[The records]
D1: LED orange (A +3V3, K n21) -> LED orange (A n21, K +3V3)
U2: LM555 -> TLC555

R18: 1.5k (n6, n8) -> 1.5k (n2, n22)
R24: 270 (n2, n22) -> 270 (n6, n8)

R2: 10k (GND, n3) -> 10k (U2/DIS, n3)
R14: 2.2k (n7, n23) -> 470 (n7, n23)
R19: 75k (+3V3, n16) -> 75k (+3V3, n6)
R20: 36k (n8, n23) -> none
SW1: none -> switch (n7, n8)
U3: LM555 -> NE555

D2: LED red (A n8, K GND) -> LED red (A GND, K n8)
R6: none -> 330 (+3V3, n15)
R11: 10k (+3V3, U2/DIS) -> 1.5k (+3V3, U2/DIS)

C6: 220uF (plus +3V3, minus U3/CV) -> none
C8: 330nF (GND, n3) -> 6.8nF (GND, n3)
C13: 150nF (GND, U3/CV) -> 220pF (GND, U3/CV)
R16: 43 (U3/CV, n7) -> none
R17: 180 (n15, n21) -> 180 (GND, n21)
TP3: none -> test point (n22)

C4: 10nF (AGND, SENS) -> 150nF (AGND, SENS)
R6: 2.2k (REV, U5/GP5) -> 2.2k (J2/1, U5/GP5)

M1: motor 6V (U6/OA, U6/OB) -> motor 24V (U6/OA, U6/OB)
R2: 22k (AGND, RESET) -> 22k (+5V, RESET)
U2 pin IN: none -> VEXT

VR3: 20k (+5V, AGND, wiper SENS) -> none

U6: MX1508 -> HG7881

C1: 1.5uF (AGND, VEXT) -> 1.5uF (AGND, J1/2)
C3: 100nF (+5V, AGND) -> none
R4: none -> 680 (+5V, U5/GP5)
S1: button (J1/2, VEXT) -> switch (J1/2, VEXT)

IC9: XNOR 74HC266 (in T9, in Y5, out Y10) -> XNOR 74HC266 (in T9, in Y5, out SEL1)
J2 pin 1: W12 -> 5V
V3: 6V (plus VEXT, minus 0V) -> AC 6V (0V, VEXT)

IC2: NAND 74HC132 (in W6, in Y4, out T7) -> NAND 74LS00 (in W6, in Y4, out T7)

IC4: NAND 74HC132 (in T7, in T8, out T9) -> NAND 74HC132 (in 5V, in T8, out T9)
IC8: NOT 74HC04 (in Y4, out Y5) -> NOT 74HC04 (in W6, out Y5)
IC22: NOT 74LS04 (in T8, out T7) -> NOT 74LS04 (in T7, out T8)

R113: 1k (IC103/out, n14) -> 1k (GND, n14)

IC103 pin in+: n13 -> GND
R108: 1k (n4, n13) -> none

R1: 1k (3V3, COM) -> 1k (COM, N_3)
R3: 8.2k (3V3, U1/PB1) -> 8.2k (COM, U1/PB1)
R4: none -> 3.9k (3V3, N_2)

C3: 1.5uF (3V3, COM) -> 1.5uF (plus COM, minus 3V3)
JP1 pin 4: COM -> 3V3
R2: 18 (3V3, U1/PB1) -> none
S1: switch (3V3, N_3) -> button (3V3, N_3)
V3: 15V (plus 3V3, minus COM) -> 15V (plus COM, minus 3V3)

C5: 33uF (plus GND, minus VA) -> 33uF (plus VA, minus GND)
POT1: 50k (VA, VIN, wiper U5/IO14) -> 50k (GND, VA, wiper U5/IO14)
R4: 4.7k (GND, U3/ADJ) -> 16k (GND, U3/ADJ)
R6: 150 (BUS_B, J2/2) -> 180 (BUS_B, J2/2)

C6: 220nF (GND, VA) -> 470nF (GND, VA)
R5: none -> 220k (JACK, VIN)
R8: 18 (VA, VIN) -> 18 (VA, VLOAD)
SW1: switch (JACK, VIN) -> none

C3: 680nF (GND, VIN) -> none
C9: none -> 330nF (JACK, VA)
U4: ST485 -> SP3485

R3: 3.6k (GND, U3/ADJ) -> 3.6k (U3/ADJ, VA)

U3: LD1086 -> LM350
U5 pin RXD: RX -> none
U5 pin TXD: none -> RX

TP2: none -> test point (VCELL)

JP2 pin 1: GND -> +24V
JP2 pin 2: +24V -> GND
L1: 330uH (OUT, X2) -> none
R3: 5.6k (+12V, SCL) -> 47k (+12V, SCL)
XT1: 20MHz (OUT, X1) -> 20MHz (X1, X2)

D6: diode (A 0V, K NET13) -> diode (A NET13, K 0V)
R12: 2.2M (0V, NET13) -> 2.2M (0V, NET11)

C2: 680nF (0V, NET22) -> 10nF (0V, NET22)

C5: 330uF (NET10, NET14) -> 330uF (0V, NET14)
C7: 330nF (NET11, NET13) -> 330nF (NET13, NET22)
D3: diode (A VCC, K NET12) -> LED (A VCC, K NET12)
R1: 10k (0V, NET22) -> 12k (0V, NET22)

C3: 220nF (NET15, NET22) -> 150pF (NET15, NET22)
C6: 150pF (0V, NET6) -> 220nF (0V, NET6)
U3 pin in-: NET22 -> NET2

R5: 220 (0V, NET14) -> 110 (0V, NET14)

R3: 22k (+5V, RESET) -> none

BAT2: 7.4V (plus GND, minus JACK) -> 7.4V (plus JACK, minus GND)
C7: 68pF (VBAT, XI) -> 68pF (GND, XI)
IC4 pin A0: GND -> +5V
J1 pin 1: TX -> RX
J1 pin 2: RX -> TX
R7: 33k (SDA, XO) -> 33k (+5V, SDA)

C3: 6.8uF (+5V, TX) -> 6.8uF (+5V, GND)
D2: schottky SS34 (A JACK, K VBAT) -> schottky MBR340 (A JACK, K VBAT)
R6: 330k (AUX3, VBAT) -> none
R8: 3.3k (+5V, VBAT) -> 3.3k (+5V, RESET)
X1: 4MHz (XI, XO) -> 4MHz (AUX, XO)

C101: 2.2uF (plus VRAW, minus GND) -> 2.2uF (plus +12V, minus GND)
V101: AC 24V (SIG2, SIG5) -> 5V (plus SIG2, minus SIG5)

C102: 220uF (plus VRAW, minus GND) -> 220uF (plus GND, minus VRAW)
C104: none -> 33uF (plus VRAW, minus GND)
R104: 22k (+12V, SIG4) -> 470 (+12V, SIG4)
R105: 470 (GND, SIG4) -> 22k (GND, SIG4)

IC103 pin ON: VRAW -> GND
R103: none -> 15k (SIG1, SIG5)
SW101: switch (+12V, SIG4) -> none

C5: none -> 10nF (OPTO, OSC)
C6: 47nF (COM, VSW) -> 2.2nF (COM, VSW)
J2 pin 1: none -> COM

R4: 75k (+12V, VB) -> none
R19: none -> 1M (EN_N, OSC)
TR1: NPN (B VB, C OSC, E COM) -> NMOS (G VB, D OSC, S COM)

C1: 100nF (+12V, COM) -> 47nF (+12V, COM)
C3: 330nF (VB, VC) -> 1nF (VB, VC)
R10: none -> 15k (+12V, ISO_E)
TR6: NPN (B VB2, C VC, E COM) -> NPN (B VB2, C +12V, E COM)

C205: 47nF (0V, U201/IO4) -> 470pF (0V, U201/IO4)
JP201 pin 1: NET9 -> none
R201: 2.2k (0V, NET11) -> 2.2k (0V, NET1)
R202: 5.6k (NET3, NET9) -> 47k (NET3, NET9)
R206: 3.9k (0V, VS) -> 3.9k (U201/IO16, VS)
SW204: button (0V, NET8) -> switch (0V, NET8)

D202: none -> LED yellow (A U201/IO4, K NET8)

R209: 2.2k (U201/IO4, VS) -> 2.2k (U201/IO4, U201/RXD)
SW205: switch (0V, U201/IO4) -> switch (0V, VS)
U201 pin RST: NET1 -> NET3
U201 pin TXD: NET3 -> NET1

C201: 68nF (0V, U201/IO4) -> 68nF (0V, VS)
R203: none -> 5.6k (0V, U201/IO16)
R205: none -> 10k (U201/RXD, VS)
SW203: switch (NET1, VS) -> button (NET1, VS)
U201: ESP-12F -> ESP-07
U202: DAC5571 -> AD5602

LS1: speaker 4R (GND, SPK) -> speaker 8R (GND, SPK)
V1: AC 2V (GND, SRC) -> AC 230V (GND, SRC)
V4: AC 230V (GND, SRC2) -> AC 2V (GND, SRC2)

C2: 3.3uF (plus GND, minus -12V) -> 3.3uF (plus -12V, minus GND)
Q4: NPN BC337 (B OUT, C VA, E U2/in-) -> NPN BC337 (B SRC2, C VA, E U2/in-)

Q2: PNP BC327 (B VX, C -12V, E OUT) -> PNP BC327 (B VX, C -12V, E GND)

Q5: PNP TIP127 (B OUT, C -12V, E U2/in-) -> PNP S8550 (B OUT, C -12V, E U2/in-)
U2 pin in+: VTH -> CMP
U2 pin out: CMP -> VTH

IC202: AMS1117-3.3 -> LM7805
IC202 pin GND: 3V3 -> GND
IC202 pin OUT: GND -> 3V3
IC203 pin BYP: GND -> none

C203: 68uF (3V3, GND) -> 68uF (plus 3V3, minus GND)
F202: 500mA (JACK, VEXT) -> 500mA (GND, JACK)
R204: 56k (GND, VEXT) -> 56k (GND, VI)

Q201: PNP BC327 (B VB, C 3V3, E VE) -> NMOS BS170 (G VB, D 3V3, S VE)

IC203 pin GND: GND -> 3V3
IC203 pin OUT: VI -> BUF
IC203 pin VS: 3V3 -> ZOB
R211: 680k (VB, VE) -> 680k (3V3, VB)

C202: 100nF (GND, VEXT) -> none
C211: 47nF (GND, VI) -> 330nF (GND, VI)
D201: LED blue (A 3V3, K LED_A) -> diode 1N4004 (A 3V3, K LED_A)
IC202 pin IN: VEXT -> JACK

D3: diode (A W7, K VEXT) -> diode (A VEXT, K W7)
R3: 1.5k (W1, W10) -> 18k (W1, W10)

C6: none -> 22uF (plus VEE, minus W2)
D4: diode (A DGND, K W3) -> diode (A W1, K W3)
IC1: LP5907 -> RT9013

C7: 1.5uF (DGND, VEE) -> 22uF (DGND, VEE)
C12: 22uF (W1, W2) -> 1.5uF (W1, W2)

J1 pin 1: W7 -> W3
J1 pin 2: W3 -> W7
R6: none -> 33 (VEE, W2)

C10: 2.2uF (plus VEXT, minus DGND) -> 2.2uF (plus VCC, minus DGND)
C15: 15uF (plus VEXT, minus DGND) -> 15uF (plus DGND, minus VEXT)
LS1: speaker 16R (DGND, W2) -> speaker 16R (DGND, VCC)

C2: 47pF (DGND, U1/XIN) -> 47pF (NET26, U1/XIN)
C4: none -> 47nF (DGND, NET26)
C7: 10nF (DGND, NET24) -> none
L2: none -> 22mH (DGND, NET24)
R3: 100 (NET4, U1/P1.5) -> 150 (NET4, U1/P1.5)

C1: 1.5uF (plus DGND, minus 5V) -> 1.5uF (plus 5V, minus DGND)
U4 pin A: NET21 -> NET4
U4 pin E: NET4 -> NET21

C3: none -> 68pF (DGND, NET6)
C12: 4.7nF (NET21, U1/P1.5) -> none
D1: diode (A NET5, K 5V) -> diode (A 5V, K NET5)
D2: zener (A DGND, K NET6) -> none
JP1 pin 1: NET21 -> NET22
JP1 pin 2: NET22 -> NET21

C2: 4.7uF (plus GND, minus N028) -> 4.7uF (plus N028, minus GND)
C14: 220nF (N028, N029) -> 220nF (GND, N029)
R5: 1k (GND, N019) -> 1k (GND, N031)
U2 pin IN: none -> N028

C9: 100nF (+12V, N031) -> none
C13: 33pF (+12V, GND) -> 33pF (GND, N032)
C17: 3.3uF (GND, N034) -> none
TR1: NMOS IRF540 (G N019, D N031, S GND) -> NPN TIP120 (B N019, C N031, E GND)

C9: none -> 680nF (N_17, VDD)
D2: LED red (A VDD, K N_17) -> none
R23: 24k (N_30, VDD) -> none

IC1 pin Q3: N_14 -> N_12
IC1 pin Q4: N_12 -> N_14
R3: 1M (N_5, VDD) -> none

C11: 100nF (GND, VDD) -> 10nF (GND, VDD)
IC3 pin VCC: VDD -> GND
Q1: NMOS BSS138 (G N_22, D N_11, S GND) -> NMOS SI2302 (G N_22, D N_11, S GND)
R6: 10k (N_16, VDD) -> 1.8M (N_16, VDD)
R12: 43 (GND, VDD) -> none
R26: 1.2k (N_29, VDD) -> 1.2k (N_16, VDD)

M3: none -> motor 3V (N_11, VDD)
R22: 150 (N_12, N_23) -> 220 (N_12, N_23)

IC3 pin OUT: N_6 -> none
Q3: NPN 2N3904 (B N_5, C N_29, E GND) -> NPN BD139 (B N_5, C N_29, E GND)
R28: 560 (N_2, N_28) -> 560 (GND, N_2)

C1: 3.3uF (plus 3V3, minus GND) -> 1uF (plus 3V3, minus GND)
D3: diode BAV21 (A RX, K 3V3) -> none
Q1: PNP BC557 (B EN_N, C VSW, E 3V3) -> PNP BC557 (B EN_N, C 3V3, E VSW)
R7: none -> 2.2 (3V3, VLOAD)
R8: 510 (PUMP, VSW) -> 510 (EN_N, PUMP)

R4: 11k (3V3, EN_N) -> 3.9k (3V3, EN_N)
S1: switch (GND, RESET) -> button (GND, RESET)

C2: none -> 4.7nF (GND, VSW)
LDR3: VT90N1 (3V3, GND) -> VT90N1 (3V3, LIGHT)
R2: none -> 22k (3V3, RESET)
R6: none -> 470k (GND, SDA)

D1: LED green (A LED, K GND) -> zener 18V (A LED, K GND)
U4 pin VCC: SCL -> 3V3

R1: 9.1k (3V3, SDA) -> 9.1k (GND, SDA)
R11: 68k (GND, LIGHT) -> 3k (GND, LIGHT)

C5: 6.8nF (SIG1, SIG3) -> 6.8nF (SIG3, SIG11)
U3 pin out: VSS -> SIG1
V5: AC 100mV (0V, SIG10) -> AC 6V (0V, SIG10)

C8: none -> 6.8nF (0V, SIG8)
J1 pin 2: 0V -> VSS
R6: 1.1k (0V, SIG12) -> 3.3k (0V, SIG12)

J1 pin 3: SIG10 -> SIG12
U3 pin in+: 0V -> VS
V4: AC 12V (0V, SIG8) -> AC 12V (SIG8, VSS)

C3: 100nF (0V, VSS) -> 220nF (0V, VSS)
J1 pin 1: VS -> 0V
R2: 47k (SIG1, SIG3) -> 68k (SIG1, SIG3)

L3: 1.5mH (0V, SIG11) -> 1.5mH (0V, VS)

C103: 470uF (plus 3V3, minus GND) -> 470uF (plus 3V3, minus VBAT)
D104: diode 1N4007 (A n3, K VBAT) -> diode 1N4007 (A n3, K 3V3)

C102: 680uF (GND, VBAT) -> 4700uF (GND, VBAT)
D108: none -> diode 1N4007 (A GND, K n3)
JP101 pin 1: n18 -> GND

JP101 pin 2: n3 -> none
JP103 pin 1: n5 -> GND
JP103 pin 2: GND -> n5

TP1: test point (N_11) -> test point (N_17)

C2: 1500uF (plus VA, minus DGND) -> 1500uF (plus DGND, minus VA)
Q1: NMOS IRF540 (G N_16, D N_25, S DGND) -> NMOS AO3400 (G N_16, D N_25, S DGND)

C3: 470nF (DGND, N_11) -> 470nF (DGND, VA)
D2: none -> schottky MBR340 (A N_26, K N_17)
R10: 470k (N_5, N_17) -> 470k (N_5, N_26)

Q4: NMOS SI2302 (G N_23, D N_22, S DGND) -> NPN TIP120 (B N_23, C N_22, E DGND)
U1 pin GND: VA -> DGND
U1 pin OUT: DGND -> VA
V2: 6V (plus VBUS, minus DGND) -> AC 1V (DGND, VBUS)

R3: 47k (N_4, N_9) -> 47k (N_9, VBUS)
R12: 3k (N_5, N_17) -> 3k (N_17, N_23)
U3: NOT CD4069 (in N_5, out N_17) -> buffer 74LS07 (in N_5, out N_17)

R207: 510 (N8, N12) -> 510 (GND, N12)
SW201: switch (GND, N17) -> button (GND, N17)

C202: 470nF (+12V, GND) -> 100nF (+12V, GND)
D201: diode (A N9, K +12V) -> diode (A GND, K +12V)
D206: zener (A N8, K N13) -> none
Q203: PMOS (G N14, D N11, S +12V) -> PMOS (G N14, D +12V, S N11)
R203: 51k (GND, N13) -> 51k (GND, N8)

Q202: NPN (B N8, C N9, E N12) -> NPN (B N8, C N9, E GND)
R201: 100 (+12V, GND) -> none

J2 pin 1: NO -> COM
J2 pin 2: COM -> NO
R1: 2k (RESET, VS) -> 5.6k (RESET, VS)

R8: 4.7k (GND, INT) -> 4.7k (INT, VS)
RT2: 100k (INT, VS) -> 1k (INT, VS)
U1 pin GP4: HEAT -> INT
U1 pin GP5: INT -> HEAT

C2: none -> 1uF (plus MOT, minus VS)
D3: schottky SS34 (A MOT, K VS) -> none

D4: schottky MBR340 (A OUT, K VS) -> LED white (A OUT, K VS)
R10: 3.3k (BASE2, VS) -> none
[/The records]
Exercise - There is a line with "IC3 pin OUT: N_6 -> none" and a line with "R12: 3k (N_5, N_17) -> 3k (N_17, N_23)" above. Copy exactly those two lines and all lines between them, with nothing else.

Output of the task -
IC3 pin OUT: N_6 -> none
Q3: NPN 2N3904 (B N_5, C N_29, E GND) -> NPN BD139 (B N_5, C N_29, E GND)
R28: 560 (N_2, N_28) -> 560 (GND, N_2)

C1: 3.3uF (plus 3V3, minus GND) -> 1uF (plus 3V3, minus GND)
D3: diode BAV21 (A RX, K 3V3) -> none
Q1: PNP BC557 (B EN_N, C VSW, E 3V3) -> PNP BC557 (B EN_N, C 3V3, E VSW)
R7: none -> 2.2 (3V3, VLOAD)
R8: 510 (PUMP, VSW) -> 510 (EN_N, PUMP)

R4: 11k (3V3, EN_N) -> 3.9k (3V3, EN_N)
S1: switch (GND, RESET) -> button (GND, RESET)

C2: none -> 4.7nF (GND, VSW)
LDR3: VT90N1 (3V3, GND) -> VT90N1 (3V3, LIGHT)
R2: none -> 22k (3V3, RESET)
R6: none -> 470k (GND, SDA)

D1: LED green (A LED, K GND) -> zener 18V (A LED, K GND)
U4 pin VCC: SCL -> 3V3

R1: 9.1k (3V3, SDA) -> 9.1k (GND, SDA)
R11: 68k (GND, LIGHT) -> 3k (GND, LIGHT)

C5: 6.8nF (SIG1, SIG3) -> 6.8nF (SIG3, SIG11)
U3 pin out: VSS -> SIG1
V5: AC 100mV (0V, SIG10) -> AC 6V (0V, SIG10)

C8: none -> 6.8nF (0V, SIG8)
J1 pin 2: 0V -> VSS
R6: 1.1k (0V, SIG12) -> 3.3k (0V, SIG12)

J1 pin 3: SIG10 -> SIG12
U3 pin in+: 0V -> VS
V4: AC 12V (0V, SIG8) -> AC 12V (SIG8, VSS)

C3: 100nF (0V, VSS) -> 220nF (0V, VSS)
J1 pin 1: VS -> 0V
R2: 47k (SIG1, SIG3) -> 68k (SIG1, SIG3)

L3: 1.5mH (0V, SIG11) -> 1.5mH (0V, VS)

C103: 470uF (plus 3V3, minus GND) -> 470uF (plus 3V3, minus VBAT)
D104: diode 1N4007 (A n3, K VBAT) -> diode 1N4007 (A n3, K 3V3)

C102: 680uF (GND, VBAT) -> 4700uF (GND, VBAT)
D108: none -> diode 1N4007 (A GND, K n3)
JP101 pin 1: n18 -> GND

JP101 pin 2: n3 -> none
JP103 pin 1: n5 -> GND
JP103 pin 2: GND -> n5

TP1: test point (N_11) -> test point (N_17)

C2: 1500uF (plus VA, minus DGND) -> 1500uF (plus DGND, minus VA)
Q1: NMOS IRF540 (G N_16, D N_25, S DGND) -> NMOS AO3400 (G N_16, D N_25, S DGND)

C3: 470nF (DGND, N_11) -> 470nF (DGND, VA)
D2: none -> schottky MBR340 (A N_26, K N_17)
R10: 470k (N_5, N_17) -> 470k (N_5, N_26)

Q4: NMOS SI2302 (G N_23, D N_22, S DGND) -> NPN TIP120 (B N_23, C N_22, E DGND)
U1 pin GND: VA -> DGND
U1 pin OUT: DGND -> VA
V2: 6V (plus VBUS, minus DGND) -> AC 1V (DGND, VBUS)

R3: 47k (N_4, N_9) -> 47k (N_9, VBUS)
R12: 3k (N_5, N_17) -> 3k (N_17, N_23)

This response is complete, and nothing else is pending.